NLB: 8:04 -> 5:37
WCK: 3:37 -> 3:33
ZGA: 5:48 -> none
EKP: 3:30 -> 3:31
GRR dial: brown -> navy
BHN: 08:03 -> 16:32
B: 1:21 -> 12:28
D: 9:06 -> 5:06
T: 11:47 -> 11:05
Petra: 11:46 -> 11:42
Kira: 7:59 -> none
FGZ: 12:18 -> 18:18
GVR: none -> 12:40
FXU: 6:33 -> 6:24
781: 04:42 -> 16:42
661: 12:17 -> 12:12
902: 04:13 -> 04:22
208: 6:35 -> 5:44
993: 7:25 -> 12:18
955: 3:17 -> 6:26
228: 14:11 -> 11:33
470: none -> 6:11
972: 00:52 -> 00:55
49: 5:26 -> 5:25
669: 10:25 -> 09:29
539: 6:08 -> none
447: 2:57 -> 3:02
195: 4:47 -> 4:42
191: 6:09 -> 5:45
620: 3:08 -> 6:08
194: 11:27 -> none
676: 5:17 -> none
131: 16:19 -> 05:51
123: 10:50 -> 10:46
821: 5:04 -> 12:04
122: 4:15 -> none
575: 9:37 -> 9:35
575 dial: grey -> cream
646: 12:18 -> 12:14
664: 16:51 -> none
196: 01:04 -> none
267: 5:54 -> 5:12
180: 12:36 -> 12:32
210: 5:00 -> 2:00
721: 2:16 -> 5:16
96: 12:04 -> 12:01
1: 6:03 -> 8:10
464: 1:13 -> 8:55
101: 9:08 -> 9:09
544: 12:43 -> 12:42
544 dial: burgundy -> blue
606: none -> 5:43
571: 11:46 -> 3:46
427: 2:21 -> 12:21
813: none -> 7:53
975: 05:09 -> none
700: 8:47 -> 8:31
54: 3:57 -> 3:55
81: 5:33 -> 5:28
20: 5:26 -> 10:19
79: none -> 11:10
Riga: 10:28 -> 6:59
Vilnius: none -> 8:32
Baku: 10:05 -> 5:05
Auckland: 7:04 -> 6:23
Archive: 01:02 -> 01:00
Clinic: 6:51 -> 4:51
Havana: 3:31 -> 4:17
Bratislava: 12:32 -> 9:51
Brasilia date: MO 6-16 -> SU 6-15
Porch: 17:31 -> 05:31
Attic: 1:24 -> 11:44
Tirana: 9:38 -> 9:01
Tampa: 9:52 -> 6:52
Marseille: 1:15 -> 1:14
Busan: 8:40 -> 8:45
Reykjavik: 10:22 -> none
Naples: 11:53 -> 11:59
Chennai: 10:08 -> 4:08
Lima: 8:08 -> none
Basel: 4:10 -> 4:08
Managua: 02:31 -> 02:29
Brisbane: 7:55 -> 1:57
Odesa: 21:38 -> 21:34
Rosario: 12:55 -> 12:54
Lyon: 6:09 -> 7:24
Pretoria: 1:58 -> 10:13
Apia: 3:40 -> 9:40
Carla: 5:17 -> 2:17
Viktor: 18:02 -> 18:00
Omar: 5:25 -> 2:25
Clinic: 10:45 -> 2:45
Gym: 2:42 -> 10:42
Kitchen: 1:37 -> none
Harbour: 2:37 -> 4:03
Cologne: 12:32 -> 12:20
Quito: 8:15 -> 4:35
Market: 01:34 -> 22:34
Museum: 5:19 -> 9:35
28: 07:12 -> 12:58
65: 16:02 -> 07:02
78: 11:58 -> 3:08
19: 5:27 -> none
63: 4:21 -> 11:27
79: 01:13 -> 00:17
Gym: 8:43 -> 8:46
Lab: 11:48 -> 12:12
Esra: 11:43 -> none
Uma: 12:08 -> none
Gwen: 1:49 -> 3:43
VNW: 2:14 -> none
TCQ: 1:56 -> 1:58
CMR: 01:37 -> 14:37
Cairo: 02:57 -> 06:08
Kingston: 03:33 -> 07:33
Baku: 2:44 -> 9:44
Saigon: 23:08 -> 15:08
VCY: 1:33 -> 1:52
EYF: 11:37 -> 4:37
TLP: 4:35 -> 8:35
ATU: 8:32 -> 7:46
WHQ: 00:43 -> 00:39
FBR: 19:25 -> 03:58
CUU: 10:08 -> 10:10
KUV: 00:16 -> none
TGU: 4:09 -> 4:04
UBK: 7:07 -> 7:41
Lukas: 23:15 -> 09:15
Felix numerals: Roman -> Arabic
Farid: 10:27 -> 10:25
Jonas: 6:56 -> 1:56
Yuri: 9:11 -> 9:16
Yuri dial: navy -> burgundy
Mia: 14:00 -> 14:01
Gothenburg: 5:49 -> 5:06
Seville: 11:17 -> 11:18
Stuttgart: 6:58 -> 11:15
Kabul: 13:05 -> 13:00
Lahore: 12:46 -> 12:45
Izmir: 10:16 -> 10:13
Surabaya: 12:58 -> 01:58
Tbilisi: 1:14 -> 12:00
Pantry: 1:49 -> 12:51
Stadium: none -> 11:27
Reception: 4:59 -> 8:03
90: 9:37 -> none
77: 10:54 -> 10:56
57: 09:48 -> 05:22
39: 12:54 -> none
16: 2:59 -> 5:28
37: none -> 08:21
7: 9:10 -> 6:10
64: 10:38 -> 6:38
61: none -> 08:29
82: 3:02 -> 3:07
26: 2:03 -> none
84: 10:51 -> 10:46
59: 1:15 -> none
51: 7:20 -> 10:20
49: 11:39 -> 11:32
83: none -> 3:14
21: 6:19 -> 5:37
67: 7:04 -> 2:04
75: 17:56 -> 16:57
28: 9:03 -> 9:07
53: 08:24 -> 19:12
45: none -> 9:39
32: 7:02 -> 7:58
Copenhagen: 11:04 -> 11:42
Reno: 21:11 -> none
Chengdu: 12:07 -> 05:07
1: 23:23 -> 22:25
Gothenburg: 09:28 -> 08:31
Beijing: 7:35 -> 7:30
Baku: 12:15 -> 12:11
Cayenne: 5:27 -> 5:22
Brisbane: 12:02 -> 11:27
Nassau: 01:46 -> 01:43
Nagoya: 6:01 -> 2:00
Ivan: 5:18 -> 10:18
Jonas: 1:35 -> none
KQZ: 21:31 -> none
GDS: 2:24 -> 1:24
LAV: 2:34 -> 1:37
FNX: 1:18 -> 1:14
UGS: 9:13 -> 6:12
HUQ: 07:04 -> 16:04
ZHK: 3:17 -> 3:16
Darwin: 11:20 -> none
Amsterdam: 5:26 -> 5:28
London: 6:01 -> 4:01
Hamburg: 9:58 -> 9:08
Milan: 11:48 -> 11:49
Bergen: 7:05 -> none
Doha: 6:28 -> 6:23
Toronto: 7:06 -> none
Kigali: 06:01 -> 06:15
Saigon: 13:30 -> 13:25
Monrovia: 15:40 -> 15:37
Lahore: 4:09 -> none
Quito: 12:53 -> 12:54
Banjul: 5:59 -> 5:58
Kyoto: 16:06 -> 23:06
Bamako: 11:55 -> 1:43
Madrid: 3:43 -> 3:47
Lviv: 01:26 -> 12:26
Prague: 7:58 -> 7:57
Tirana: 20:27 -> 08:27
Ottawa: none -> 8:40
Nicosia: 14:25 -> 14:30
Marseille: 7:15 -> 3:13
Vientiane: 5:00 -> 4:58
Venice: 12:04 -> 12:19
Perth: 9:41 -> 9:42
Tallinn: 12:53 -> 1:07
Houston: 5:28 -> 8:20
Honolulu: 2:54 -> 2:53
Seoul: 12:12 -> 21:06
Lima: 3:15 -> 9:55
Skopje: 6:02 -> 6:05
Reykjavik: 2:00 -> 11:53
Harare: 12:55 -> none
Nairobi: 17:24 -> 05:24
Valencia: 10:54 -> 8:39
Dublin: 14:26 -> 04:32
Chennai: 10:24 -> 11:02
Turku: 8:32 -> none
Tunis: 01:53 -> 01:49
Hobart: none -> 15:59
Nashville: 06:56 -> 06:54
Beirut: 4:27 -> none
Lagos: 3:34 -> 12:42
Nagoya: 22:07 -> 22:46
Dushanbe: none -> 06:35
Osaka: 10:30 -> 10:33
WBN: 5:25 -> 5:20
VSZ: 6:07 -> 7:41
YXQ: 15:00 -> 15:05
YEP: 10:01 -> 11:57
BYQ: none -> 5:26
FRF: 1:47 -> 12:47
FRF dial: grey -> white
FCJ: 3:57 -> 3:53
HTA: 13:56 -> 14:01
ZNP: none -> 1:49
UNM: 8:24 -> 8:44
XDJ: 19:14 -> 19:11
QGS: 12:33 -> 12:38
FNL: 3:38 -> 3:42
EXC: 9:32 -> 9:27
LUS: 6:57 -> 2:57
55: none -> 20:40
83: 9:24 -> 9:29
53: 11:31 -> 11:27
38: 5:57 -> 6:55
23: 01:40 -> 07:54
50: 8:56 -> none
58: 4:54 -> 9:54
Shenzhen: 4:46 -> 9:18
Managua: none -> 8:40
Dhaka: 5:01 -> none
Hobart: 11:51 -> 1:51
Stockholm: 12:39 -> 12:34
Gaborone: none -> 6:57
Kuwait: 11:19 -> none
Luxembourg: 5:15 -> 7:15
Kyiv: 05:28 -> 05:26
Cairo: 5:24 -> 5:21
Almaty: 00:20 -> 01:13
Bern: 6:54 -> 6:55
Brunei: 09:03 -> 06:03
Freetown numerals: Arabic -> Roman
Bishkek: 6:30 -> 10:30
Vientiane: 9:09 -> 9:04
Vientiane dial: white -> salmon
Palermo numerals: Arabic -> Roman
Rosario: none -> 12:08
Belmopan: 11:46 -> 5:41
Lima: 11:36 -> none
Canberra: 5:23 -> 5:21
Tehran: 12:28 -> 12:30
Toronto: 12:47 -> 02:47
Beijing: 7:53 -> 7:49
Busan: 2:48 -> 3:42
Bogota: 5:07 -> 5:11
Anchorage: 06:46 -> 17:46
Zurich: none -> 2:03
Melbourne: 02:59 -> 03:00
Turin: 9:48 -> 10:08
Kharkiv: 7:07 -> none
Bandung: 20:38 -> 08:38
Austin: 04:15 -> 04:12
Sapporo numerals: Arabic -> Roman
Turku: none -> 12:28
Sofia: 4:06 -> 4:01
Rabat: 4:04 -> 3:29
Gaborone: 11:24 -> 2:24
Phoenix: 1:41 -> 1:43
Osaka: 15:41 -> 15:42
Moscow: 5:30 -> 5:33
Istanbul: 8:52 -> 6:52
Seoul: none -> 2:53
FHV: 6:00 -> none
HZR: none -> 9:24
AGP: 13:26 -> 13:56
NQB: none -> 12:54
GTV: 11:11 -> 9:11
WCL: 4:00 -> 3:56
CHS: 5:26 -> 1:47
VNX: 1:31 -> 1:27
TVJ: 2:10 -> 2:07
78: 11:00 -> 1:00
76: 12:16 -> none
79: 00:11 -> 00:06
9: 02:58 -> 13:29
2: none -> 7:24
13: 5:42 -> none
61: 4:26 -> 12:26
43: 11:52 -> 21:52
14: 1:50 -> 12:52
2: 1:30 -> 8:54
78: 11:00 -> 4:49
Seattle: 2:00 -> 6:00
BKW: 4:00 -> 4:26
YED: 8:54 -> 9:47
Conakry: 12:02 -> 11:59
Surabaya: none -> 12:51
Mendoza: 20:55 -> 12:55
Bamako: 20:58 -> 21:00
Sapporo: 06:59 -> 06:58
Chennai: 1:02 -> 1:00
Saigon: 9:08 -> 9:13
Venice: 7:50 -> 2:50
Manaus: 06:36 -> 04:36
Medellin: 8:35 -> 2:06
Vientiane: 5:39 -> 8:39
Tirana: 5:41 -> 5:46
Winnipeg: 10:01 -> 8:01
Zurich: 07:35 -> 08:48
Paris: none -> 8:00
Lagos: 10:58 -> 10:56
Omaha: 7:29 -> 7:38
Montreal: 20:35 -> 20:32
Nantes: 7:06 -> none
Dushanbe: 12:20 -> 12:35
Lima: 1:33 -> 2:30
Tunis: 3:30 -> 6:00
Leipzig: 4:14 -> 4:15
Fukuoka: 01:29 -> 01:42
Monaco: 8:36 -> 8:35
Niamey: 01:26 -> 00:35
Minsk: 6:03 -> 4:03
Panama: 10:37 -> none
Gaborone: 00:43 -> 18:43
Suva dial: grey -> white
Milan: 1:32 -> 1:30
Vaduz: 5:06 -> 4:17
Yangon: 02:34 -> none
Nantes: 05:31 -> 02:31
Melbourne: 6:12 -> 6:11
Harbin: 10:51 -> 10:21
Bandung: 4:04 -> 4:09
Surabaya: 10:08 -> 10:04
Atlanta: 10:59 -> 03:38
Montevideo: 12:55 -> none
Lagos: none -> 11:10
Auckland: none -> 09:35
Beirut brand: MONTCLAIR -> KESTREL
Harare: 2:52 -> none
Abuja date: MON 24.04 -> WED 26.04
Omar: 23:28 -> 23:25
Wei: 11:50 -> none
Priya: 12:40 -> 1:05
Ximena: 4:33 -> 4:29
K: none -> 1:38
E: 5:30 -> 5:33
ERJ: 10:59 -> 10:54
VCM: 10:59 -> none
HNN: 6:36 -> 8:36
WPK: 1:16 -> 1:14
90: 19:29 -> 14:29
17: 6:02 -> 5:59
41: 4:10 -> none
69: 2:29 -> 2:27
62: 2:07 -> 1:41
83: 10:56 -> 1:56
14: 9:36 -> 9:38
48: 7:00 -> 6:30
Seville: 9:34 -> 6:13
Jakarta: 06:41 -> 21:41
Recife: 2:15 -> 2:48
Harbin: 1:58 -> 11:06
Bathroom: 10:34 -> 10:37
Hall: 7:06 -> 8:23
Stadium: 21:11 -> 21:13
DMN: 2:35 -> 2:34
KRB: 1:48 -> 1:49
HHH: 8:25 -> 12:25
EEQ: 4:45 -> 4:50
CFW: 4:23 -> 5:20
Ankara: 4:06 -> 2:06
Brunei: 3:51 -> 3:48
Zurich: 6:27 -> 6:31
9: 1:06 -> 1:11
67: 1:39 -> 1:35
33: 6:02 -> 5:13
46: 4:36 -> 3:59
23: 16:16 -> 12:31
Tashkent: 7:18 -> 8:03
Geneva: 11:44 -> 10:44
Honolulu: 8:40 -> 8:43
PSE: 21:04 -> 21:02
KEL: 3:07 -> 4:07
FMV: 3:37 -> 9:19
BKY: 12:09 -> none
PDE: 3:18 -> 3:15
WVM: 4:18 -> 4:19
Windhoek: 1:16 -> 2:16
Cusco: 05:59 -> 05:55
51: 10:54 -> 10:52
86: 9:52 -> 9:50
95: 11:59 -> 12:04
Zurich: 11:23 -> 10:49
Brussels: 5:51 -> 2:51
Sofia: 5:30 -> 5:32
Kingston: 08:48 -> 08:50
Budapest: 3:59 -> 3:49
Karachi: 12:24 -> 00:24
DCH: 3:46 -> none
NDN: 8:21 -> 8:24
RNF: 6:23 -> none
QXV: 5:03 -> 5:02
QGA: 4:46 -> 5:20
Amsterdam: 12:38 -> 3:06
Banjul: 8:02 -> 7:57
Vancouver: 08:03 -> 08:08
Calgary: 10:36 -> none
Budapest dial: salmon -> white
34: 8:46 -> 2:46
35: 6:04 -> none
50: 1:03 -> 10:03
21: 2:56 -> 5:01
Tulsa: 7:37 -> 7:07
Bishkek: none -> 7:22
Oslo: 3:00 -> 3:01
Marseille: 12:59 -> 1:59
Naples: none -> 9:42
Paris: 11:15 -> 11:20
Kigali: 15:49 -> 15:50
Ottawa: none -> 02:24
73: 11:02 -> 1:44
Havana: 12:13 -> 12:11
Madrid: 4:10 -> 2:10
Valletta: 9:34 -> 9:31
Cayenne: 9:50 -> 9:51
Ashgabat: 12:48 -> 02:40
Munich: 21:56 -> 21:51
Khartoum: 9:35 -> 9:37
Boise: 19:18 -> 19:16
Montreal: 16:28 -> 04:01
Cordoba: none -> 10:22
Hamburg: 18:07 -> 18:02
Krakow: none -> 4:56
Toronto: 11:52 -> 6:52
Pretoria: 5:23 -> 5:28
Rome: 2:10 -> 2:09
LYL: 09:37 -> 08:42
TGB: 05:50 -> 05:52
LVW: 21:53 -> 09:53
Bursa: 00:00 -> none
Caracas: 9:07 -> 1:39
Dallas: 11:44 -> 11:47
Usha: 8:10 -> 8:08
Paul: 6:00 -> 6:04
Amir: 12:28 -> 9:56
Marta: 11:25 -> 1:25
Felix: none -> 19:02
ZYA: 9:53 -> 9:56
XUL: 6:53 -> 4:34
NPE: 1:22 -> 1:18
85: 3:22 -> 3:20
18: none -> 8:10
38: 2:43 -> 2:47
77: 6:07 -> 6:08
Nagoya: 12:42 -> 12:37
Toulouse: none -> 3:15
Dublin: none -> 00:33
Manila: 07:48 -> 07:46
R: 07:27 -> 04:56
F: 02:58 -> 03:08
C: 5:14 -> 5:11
+--
Given problem
Convert the items into a JSON list of strings with one string per line, starting at the first line and ending at the line containing "20: 5:26 -> 10:19". Leave out any blank lines.

Response to this exercise
[
  "NLB: 8:04 -> 5:37",
  "WCK: 3:37 -> 3:33",
  "ZGA: 5:48 -> none",
  "EKP: 3:30 -> 3:31",
  "GRR dial: brown -> navy",
  "BHN: 08:03 -> 16:32",
  "B: 1:21 -> 12:28",
  "D: 9:06 -> 5:06",
  "T: 11:47 -> 11:05",
  "Petra: 11:46 -> 11:42",
  "Kira: 7:59 -> none",
  "FGZ: 12:18 -> 18:18",
  "GVR: none -> 12:40",
  "FXU: 6:33 -> 6:24",
  "781: 04:42 -> 16:42",
  "661: 12:17 -> 12:12",
  "902: 04:13 -> 04:22",
  "208: 6:35 -> 5:44",
  "993: 7:25 -> 12:18",
  "955: 3:17 -> 6:26",
  "228: 14:11 -> 11:33",
  "470: none -> 6:11",
  "972: 00:52 -> 00:55",
  "49: 5:26 -> 5:25",
  "669: 10:25 -> 09:29",
  "539: 6:08 -> none",
  "447: 2:57 -> 3:02",
  "195: 4:47 -> 4:42",
  "191: 6:09 -> 5:45",
  "620: 3:08 -> 6:08",
  "194: 11:27 -> none",
  "676: 5:17 -> none",
  "131: 16:19 -> 05:51",
  "123: 10:50 -> 10:46",
  "821: 5:04 -> 12:04",
  "122: 4:15 -> none",
  "575: 9:37 -> 9:35",
  "575 dial: grey -> cream",
  "646: 12:18 -> 12:14",
  "664: 16:51 -> none",
  "196: 01:04 -> none",
  "267: 5:54 -> 5:12",
  "180: 12:36 -> 12:32",
  "210: 5:00 -> 2:00",
  "721: 2:16 -> 5:16",
  "96: 12:04 -> 12:01",
  "1: 6:03 -> 8:10",
  "464: 1:13 -> 8:55",
  "101: 9:08 -> 9:09",
  "544: 12:43 -> 12:42",
  "544 dial: burgundy -> blue",
  "606: none -> 5:43",
  "571: 11:46 -> 3:46",
  "427: 2:21 -> 12:21",
  "813: none -> 7:53",
  "975: 05:09 -> none",
  "700: 8:47 -> 8:31",
  "54: 3:57 -> 3:55",
  "81: 5:33 -> 5:28",
  "20: 5:26 -> 10:19"
]